* Exercise data
■ ■ ■ ■ ■ ■ ■

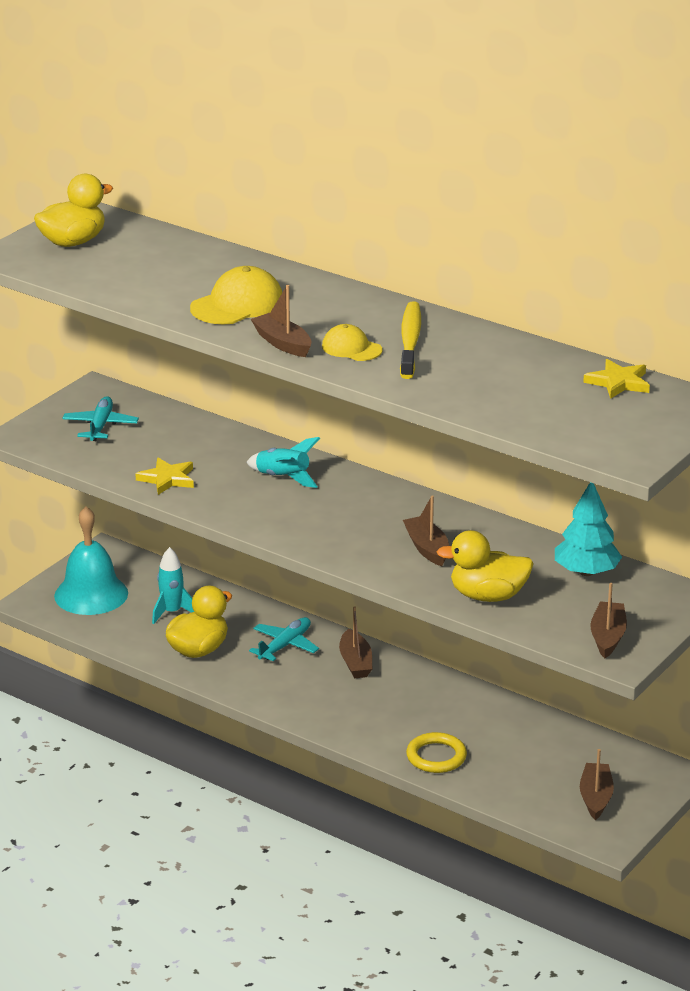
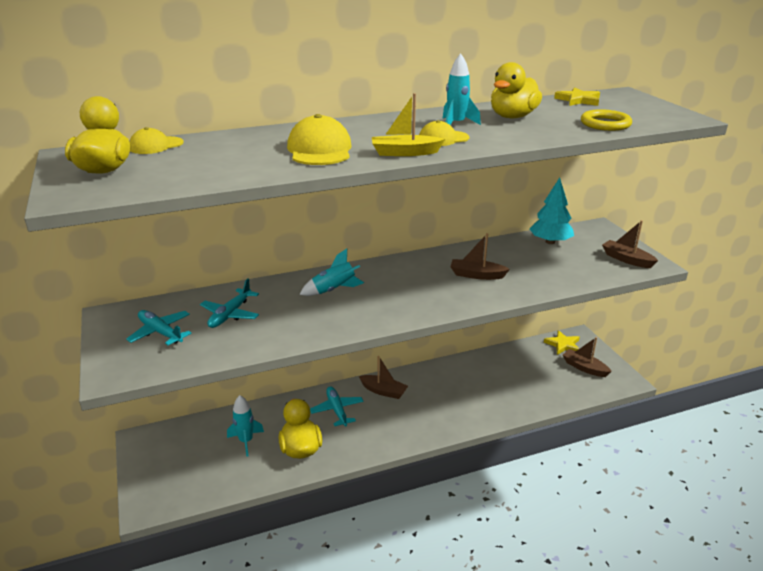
camera: 55 degrees left, 0 degrees up
(91, 594) = (177, 470): turquoise bell -> none
(151, 235) = (156, 145): none -> yellow cap
(167, 479) = (273, 332): yellow star -> yellow star (563, 345)
(170, 444) = (230, 314): none -> turquoise plane
(283, 343) = (405, 153): brown boat -> yellow boat
(410, 341) = (456, 124): yellow toothbrush -> turquoise rocket
(436, 756) = (504, 404): yellow ring -> yellow ring (605, 124)
(488, 596) = (551, 276): yellow duck -> yellow duck (512, 117)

■ ■ ■ ■ ■ ■ ■

* What to work on
Find the lines that mention "yellow" in the entries and show them.

* Exercise response
(151, 235) = (156, 145): none -> yellow cap
(167, 479) = (273, 332): yellow star -> yellow star (563, 345)
(283, 343) = (405, 153): brown boat -> yellow boat
(410, 341) = (456, 124): yellow toothbrush -> turquoise rocket
(436, 756) = (504, 404): yellow ring -> yellow ring (605, 124)
(488, 596) = (551, 276): yellow duck -> yellow duck (512, 117)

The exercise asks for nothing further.